_AIM OF THE EXERCISE_. Transcribe word for word the lines below from the line with "red tree: none = 0 -> [604,132,697,277] = 1" through the line with "turquoise tree: [330,382,394,461]", ends included.

_TASK INPUTS_.

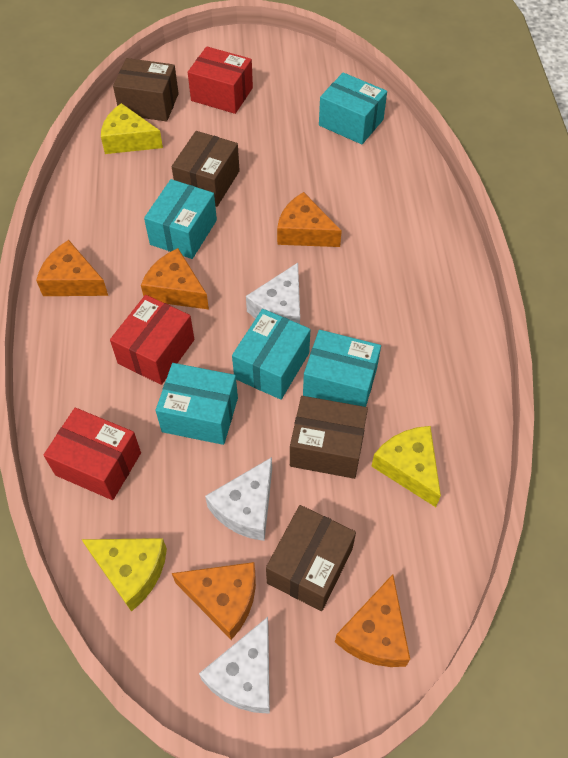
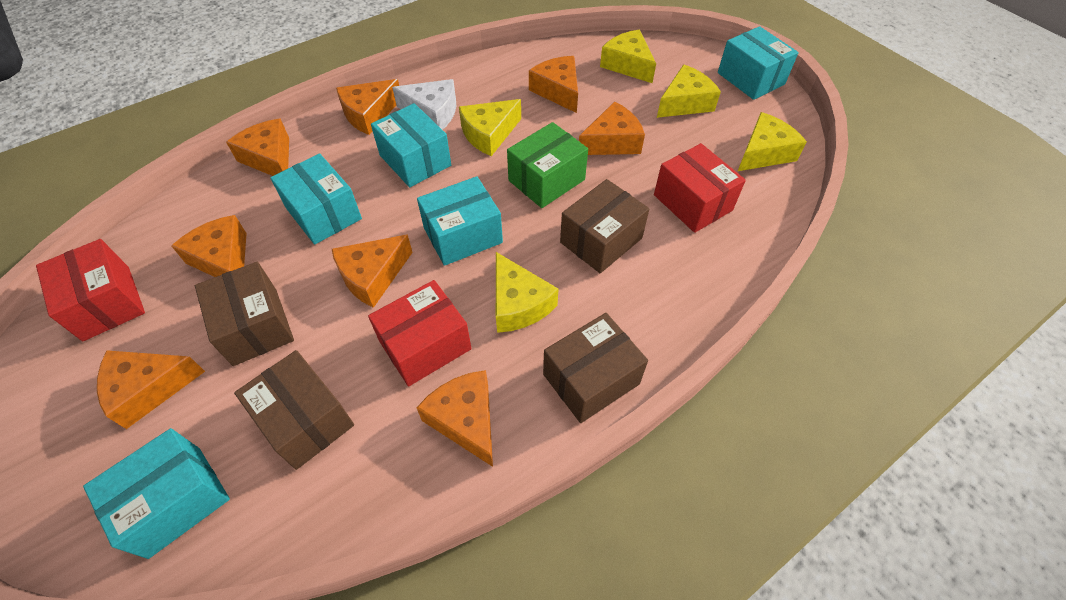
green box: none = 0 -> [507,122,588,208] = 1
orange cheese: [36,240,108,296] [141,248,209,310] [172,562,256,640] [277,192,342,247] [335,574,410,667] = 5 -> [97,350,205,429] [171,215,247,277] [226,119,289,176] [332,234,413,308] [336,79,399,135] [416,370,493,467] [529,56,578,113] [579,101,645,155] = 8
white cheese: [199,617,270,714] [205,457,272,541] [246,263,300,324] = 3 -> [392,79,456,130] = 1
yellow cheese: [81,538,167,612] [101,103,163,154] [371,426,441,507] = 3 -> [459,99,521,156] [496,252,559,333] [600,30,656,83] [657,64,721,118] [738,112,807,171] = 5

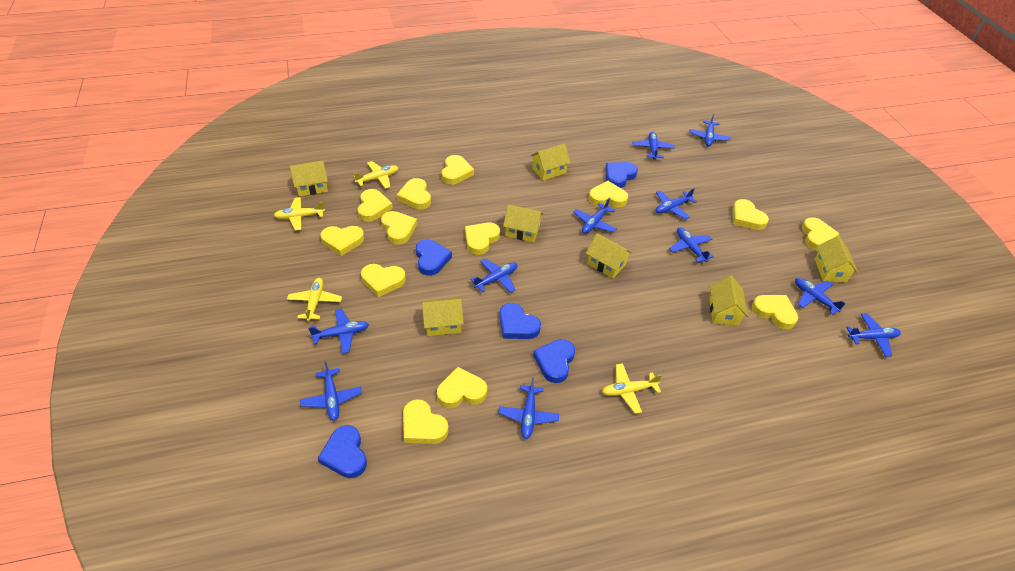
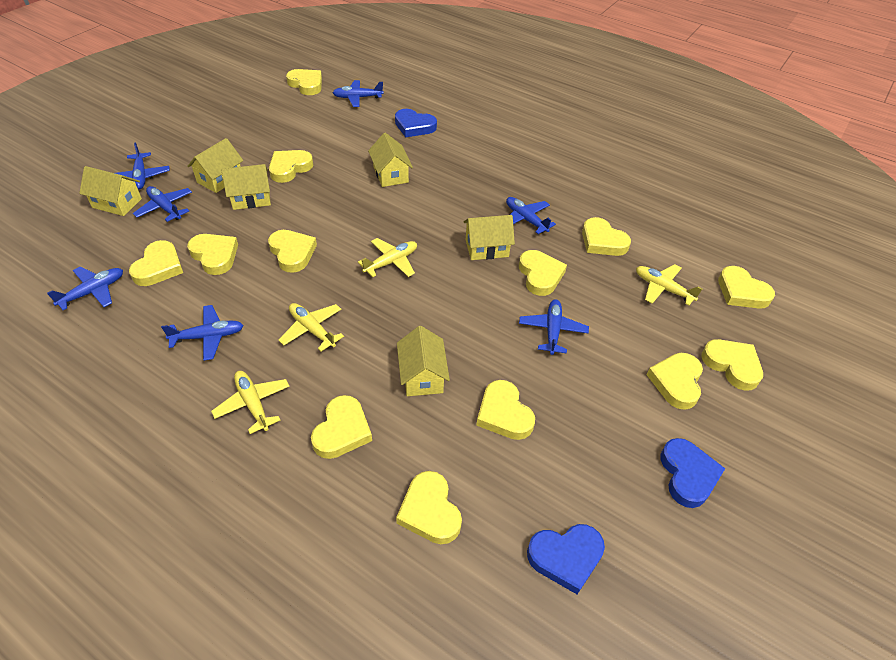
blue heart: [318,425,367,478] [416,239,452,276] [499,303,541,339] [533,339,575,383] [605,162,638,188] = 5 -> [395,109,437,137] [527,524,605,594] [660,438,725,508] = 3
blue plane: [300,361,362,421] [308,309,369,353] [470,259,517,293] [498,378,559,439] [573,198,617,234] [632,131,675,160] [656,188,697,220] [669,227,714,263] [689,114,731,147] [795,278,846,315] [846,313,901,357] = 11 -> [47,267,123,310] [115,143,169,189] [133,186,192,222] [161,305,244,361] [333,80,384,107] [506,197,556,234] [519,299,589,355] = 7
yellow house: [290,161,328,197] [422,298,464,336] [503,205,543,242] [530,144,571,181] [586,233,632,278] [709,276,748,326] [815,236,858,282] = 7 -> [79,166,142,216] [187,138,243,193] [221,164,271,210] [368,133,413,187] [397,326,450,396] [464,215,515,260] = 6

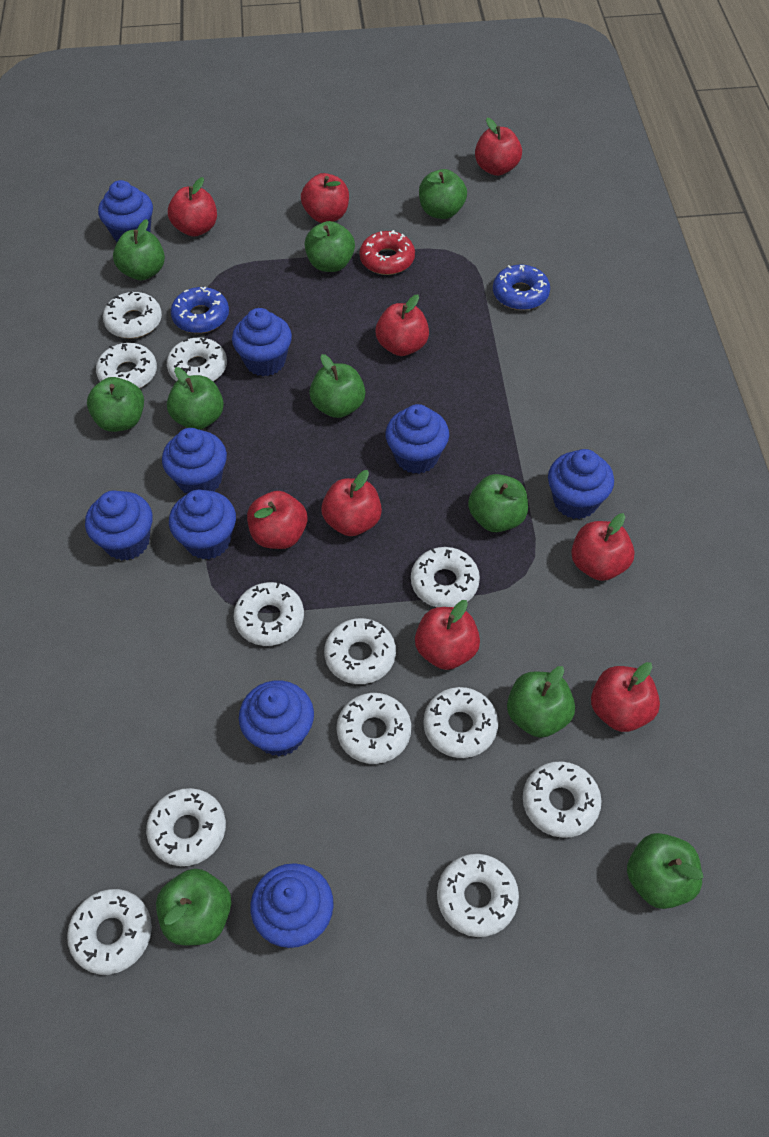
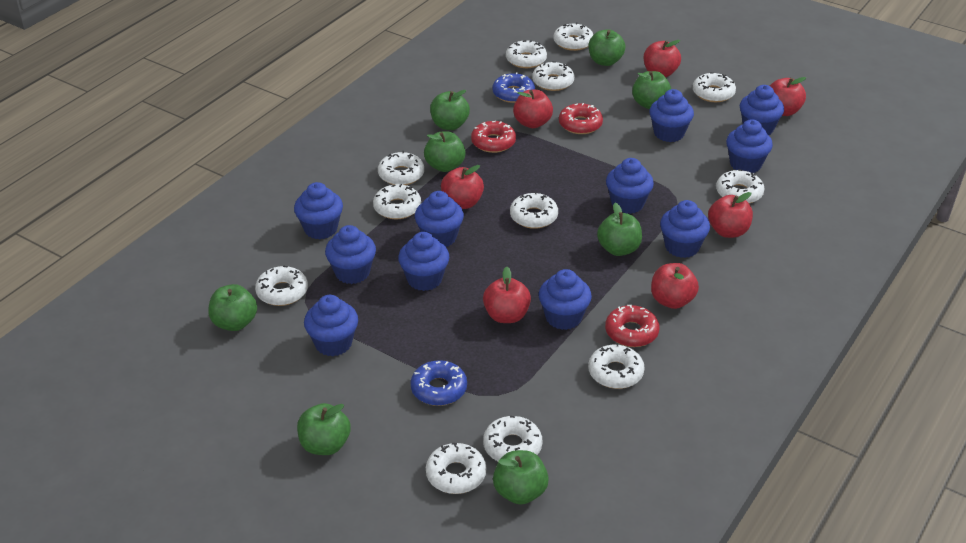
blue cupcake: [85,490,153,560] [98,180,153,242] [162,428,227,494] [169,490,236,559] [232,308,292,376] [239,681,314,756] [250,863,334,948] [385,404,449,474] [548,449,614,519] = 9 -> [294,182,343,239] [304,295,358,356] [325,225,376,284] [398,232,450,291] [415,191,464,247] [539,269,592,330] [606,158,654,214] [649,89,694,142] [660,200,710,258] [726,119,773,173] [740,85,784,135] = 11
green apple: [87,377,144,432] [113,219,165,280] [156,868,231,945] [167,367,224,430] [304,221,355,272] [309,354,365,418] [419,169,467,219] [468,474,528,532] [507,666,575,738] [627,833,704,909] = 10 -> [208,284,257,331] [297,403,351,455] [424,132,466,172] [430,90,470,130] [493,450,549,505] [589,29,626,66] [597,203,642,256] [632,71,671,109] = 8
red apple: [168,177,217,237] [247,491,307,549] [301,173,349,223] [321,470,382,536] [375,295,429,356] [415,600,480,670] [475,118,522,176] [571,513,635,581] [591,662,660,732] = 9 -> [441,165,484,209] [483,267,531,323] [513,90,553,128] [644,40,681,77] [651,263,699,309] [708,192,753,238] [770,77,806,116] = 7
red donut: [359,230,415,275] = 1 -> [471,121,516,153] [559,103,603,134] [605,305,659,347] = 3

* * *

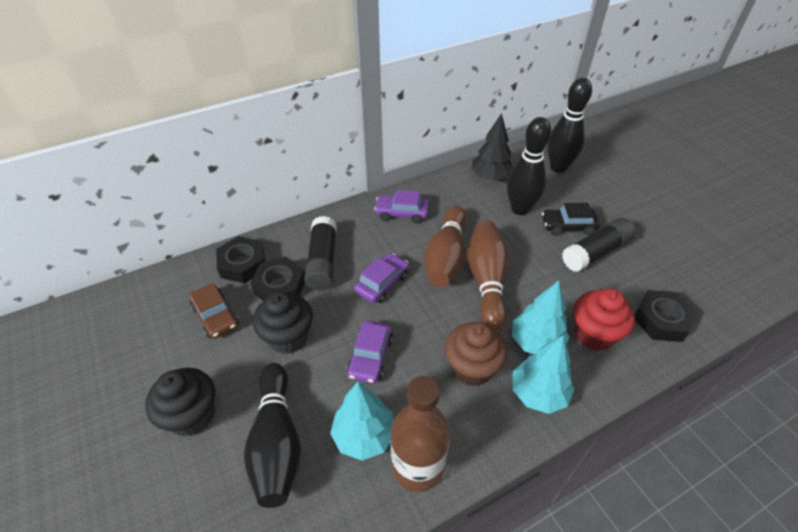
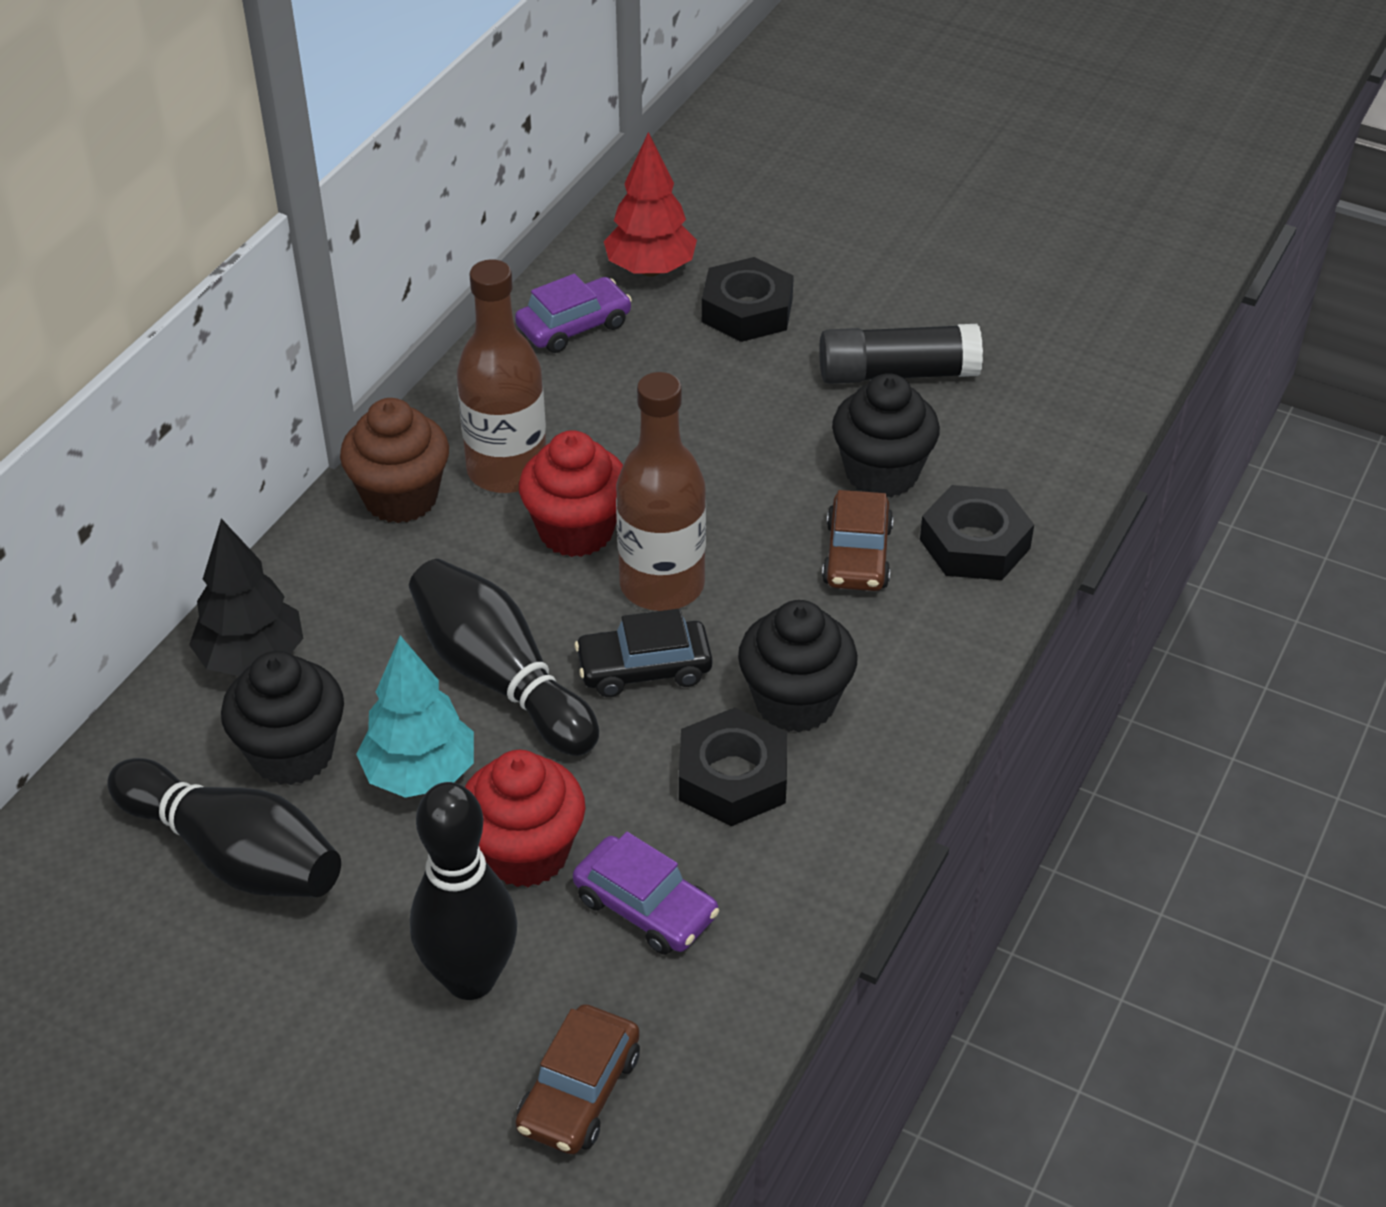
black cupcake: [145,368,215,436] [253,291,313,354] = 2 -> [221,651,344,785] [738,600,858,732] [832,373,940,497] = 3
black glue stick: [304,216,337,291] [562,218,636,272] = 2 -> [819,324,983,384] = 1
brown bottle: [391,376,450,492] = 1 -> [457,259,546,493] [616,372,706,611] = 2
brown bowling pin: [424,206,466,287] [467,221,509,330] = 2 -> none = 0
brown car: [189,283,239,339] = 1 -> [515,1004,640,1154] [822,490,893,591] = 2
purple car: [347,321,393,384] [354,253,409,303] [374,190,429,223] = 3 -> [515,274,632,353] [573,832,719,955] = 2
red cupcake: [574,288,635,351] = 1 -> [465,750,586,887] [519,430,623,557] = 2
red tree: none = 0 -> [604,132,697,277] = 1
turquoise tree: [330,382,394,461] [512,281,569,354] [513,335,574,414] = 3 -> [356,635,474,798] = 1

* * *

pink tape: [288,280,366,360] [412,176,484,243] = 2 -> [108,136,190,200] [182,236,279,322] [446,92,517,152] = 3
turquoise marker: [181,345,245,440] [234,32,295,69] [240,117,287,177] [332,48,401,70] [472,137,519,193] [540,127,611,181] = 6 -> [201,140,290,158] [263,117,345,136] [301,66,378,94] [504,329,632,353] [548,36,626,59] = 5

_RESULT BELOW_.
red tree: none = 0 -> [604,132,697,277] = 1
turquoise tree: [330,382,394,461] [512,281,569,354] [513,335,574,414] = 3 -> [356,635,474,798] = 1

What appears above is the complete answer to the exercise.